■ **WHAT YOU WILL DO**
Reproduce the entries below, substituting "wooden seat" for every occurrence of "wooden armchair" and leaving everything else unchanged.

════════════════

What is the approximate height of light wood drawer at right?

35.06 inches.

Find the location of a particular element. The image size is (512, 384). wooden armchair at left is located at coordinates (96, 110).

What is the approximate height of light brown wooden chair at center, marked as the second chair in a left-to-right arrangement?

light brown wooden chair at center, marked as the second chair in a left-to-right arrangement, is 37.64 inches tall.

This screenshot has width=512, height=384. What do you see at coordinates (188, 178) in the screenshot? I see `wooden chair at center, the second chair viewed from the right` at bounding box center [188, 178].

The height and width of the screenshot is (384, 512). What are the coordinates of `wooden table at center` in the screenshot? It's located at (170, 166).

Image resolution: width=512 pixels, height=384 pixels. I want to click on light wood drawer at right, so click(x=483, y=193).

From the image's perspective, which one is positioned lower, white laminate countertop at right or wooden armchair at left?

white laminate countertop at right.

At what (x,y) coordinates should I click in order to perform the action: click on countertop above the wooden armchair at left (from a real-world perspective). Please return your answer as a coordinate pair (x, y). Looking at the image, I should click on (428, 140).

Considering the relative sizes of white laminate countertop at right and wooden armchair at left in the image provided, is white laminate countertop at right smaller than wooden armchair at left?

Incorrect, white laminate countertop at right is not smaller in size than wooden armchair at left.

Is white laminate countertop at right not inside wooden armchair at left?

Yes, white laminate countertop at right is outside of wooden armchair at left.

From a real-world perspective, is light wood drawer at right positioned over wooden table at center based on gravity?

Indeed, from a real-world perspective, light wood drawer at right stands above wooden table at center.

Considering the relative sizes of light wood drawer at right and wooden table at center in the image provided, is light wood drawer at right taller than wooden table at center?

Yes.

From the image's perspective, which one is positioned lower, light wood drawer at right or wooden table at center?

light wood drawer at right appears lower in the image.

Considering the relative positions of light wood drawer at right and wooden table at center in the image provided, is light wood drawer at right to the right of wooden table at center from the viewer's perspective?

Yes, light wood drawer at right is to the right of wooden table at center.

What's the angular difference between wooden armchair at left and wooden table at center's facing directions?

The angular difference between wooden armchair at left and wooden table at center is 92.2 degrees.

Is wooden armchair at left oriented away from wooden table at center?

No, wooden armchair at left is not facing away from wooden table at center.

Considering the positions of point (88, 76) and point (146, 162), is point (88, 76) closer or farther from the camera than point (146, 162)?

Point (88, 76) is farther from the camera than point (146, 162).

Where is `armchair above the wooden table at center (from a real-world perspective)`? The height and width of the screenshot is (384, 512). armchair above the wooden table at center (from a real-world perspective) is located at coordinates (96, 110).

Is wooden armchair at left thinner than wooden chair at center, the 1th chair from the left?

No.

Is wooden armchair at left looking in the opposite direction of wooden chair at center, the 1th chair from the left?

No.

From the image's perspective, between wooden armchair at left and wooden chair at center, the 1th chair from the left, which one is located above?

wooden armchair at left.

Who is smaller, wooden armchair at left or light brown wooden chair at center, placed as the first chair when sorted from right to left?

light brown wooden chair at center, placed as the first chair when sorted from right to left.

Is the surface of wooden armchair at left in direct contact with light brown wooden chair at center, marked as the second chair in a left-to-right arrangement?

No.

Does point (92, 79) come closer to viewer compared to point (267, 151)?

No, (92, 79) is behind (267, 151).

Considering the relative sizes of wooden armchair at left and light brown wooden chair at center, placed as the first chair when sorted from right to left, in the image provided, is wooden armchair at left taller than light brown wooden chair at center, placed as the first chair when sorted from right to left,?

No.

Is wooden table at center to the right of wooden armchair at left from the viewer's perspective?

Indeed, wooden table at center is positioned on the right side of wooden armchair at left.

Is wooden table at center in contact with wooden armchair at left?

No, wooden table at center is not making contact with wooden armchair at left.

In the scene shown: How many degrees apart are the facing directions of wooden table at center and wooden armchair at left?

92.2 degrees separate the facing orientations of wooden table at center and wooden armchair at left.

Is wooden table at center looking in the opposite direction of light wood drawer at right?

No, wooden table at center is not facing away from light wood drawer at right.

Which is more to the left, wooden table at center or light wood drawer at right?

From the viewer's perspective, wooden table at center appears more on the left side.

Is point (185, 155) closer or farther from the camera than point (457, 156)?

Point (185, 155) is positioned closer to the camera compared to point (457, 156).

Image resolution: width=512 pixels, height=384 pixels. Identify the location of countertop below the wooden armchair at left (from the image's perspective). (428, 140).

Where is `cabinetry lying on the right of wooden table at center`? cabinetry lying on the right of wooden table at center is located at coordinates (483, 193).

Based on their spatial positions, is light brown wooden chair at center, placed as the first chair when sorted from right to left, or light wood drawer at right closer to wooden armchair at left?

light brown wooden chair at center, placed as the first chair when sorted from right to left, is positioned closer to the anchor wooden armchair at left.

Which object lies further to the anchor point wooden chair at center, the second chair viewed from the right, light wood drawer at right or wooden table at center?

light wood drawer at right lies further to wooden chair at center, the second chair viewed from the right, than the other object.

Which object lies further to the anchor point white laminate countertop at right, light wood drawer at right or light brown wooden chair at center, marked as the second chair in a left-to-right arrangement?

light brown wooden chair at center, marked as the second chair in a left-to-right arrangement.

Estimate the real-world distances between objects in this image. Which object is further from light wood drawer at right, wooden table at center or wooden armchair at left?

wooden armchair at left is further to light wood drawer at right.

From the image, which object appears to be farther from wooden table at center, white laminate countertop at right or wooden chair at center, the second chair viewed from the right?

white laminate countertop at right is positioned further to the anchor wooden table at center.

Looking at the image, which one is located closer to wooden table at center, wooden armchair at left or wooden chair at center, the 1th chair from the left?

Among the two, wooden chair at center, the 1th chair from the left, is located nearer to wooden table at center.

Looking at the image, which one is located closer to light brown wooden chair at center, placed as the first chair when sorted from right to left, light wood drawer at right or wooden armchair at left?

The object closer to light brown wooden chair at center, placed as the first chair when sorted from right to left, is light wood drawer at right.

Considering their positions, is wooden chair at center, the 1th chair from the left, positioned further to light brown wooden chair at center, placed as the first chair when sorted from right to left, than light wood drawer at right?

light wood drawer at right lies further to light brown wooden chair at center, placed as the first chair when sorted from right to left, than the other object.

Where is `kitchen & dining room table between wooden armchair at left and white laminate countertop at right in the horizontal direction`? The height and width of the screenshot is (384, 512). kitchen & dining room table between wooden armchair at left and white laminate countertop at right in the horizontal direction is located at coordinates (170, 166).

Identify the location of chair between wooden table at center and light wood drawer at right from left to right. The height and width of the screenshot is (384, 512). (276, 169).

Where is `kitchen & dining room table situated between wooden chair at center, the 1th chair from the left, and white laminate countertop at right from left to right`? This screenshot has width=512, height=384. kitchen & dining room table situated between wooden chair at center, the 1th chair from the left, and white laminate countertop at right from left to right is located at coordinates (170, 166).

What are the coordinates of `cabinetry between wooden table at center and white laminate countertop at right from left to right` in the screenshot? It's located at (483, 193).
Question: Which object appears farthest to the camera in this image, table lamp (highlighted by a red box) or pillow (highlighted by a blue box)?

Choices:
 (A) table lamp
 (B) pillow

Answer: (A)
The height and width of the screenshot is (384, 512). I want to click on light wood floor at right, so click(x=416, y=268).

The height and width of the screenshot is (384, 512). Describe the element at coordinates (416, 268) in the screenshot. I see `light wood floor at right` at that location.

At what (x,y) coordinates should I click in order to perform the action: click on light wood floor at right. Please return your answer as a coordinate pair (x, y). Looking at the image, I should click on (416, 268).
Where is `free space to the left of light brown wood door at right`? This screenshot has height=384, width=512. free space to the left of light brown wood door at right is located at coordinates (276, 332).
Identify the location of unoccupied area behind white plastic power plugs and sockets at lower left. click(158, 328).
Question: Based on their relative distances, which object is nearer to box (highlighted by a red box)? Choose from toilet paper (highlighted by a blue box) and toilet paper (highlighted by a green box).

════════════════

■ **CORRECT RESPONSE**
What is the approximate height of light wood drawer at right?

35.06 inches.

Find the location of a particular element. The image size is (512, 384). wooden seat at left is located at coordinates (96, 110).

What is the approximate height of light brown wooden chair at center, marked as the second chair in a left-to-right arrangement?

light brown wooden chair at center, marked as the second chair in a left-to-right arrangement, is 37.64 inches tall.

This screenshot has width=512, height=384. What do you see at coordinates (188, 178) in the screenshot? I see `wooden chair at center, the second chair viewed from the right` at bounding box center [188, 178].

The height and width of the screenshot is (384, 512). What are the coordinates of `wooden table at center` in the screenshot? It's located at (170, 166).

Image resolution: width=512 pixels, height=384 pixels. I want to click on light wood drawer at right, so click(x=483, y=193).

From the image's perspective, which one is positioned lower, white laminate countertop at right or wooden seat at left?

white laminate countertop at right.

At what (x,y) coordinates should I click in order to perform the action: click on countertop above the wooden seat at left (from a real-world perspective). Please return your answer as a coordinate pair (x, y). Looking at the image, I should click on (428, 140).

Considering the relative sizes of white laminate countertop at right and wooden seat at left in the image provided, is white laminate countertop at right smaller than wooden seat at left?

Incorrect, white laminate countertop at right is not smaller in size than wooden seat at left.

Is white laminate countertop at right not inside wooden seat at left?

Yes, white laminate countertop at right is outside of wooden seat at left.

From a real-world perspective, is light wood drawer at right positioned over wooden table at center based on gravity?

Indeed, from a real-world perspective, light wood drawer at right stands above wooden table at center.

Considering the relative sizes of light wood drawer at right and wooden table at center in the image provided, is light wood drawer at right taller than wooden table at center?

Yes.

From the image's perspective, which one is positioned lower, light wood drawer at right or wooden table at center?

light wood drawer at right appears lower in the image.

Considering the relative positions of light wood drawer at right and wooden table at center in the image provided, is light wood drawer at right to the right of wooden table at center from the viewer's perspective?

Yes, light wood drawer at right is to the right of wooden table at center.

What's the angular difference between wooden seat at left and wooden table at center's facing directions?

The angular difference between wooden seat at left and wooden table at center is 92.2 degrees.

Is wooden seat at left oriented away from wooden table at center?

No, wooden seat at left is not facing away from wooden table at center.

Considering the positions of point (88, 76) and point (146, 162), is point (88, 76) closer or farther from the camera than point (146, 162)?

Point (88, 76) is farther from the camera than point (146, 162).

Where is `armchair above the wooden table at center (from a real-world perspective)`? The height and width of the screenshot is (384, 512). armchair above the wooden table at center (from a real-world perspective) is located at coordinates (96, 110).

Is wooden seat at left thinner than wooden chair at center, the 1th chair from the left?

No.

Is wooden seat at left looking in the opposite direction of wooden chair at center, the 1th chair from the left?

No.

From the image's perspective, between wooden seat at left and wooden chair at center, the 1th chair from the left, which one is located above?

wooden seat at left.

Who is smaller, wooden seat at left or light brown wooden chair at center, placed as the first chair when sorted from right to left?

light brown wooden chair at center, placed as the first chair when sorted from right to left.

Is the surface of wooden seat at left in direct contact with light brown wooden chair at center, marked as the second chair in a left-to-right arrangement?

No.

Does point (92, 79) come closer to viewer compared to point (267, 151)?

No, (92, 79) is behind (267, 151).

Considering the relative sizes of wooden seat at left and light brown wooden chair at center, placed as the first chair when sorted from right to left, in the image provided, is wooden seat at left taller than light brown wooden chair at center, placed as the first chair when sorted from right to left,?

No.

Is wooden table at center to the right of wooden seat at left from the viewer's perspective?

Indeed, wooden table at center is positioned on the right side of wooden seat at left.

Is wooden table at center in contact with wooden seat at left?

No, wooden table at center is not making contact with wooden seat at left.

In the scene shown: How many degrees apart are the facing directions of wooden table at center and wooden seat at left?

92.2 degrees separate the facing orientations of wooden table at center and wooden seat at left.

Is wooden table at center looking in the opposite direction of light wood drawer at right?

No, wooden table at center is not facing away from light wood drawer at right.

Which is more to the left, wooden table at center or light wood drawer at right?

From the viewer's perspective, wooden table at center appears more on the left side.

Is point (185, 155) closer or farther from the camera than point (457, 156)?

Point (185, 155) is positioned closer to the camera compared to point (457, 156).

Image resolution: width=512 pixels, height=384 pixels. Identify the location of countertop below the wooden seat at left (from the image's perspective). (428, 140).

Where is `cabinetry lying on the right of wooden table at center`? cabinetry lying on the right of wooden table at center is located at coordinates (483, 193).

Based on their spatial positions, is light brown wooden chair at center, placed as the first chair when sorted from right to left, or light wood drawer at right closer to wooden seat at left?

light brown wooden chair at center, placed as the first chair when sorted from right to left, is positioned closer to the anchor wooden seat at left.

Which object lies further to the anchor point wooden chair at center, the second chair viewed from the right, light wood drawer at right or wooden table at center?

light wood drawer at right lies further to wooden chair at center, the second chair viewed from the right, than the other object.

Which object lies further to the anchor point white laminate countertop at right, light wood drawer at right or light brown wooden chair at center, marked as the second chair in a left-to-right arrangement?

light brown wooden chair at center, marked as the second chair in a left-to-right arrangement.

Estimate the real-world distances between objects in this image. Which object is further from light wood drawer at right, wooden table at center or wooden seat at left?

wooden seat at left is further to light wood drawer at right.

From the image, which object appears to be farther from wooden table at center, white laminate countertop at right or wooden chair at center, the second chair viewed from the right?

white laminate countertop at right is positioned further to the anchor wooden table at center.

Looking at the image, which one is located closer to wooden table at center, wooden seat at left or wooden chair at center, the 1th chair from the left?

Among the two, wooden chair at center, the 1th chair from the left, is located nearer to wooden table at center.

Looking at the image, which one is located closer to light brown wooden chair at center, placed as the first chair when sorted from right to left, light wood drawer at right or wooden seat at left?

The object closer to light brown wooden chair at center, placed as the first chair when sorted from right to left, is light wood drawer at right.

Considering their positions, is wooden chair at center, the 1th chair from the left, positioned further to light brown wooden chair at center, placed as the first chair when sorted from right to left, than light wood drawer at right?

light wood drawer at right lies further to light brown wooden chair at center, placed as the first chair when sorted from right to left, than the other object.

Where is `kitchen & dining room table between wooden seat at left and white laminate countertop at right in the horizontal direction`? The height and width of the screenshot is (384, 512). kitchen & dining room table between wooden seat at left and white laminate countertop at right in the horizontal direction is located at coordinates (170, 166).

Identify the location of chair between wooden table at center and light wood drawer at right from left to right. The height and width of the screenshot is (384, 512). (276, 169).

Where is `kitchen & dining room table situated between wooden chair at center, the 1th chair from the left, and white laminate countertop at right from left to right`? This screenshot has width=512, height=384. kitchen & dining room table situated between wooden chair at center, the 1th chair from the left, and white laminate countertop at right from left to right is located at coordinates (170, 166).

What are the coordinates of `cabinetry between wooden table at center and white laminate countertop at right from left to right` in the screenshot? It's located at (483, 193).
Question: Which object appears farthest to the camera in this image, table lamp (highlighted by a red box) or pillow (highlighted by a blue box)?

Choices:
 (A) table lamp
 (B) pillow

Answer: (A)
The height and width of the screenshot is (384, 512). I want to click on light wood floor at right, so click(x=416, y=268).

The height and width of the screenshot is (384, 512). Describe the element at coordinates (416, 268) in the screenshot. I see `light wood floor at right` at that location.

At what (x,y) coordinates should I click in order to perform the action: click on light wood floor at right. Please return your answer as a coordinate pair (x, y). Looking at the image, I should click on (416, 268).
Where is `free space to the left of light brown wood door at right`? This screenshot has height=384, width=512. free space to the left of light brown wood door at right is located at coordinates (276, 332).
Identify the location of unoccupied area behind white plastic power plugs and sockets at lower left. click(158, 328).
Question: Based on their relative distances, which object is nearer to box (highlighted by a red box)? Choose from toilet paper (highlighted by a blue box) and toilet paper (highlighted by a green box).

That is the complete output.